Assignment >>
Every line with the string "yellow" in it belongs in your answer, so copy them all from the data.

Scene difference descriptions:
· · ·

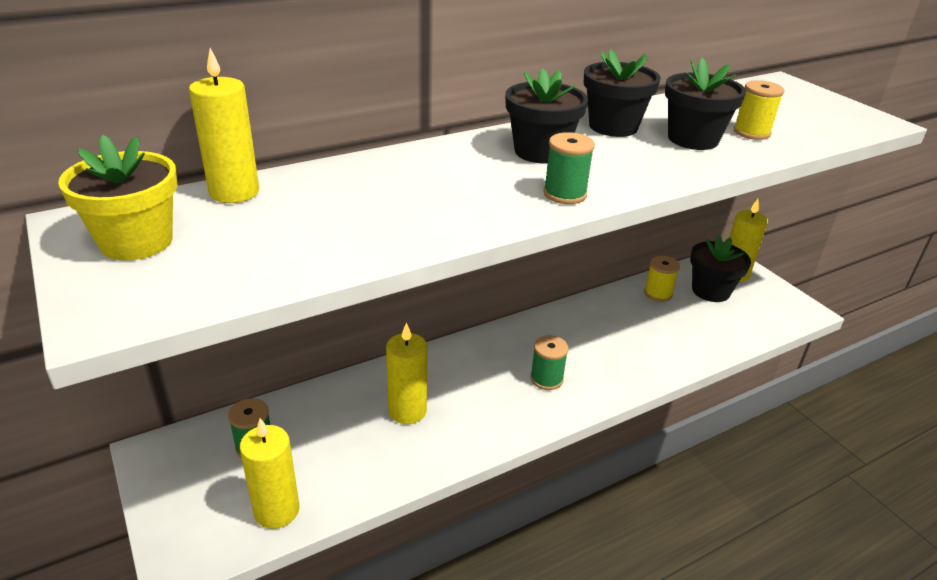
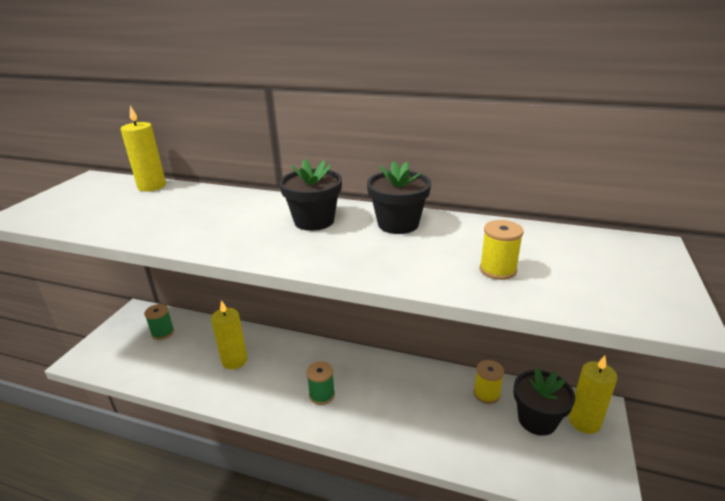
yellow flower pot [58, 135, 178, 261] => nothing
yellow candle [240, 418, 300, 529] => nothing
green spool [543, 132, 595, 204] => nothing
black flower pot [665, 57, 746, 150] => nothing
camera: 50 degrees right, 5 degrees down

· · ·

Written solution >>
yellow flower pot [58, 135, 178, 261] => nothing
yellow candle [240, 418, 300, 529] => nothing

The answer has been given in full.